[What needs to be done] Reply with each record repeated exactly.

[Change detection data]
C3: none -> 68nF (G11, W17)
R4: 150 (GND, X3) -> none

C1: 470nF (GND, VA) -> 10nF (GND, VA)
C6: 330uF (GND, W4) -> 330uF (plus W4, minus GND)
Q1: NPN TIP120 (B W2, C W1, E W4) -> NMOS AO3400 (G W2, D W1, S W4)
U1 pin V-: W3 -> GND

[Response]
C3: none -> 68nF (G11, W17)
R4: 150 (GND, X3) -> none

C1: 470nF (GND, VA) -> 10nF (GND, VA)
C6: 330uF (GND, W4) -> 330uF (plus W4, minus GND)
Q1: NPN TIP120 (B W2, C W1, E W4) -> NMOS AO3400 (G W2, D W1, S W4)
U1 pin V-: W3 -> GND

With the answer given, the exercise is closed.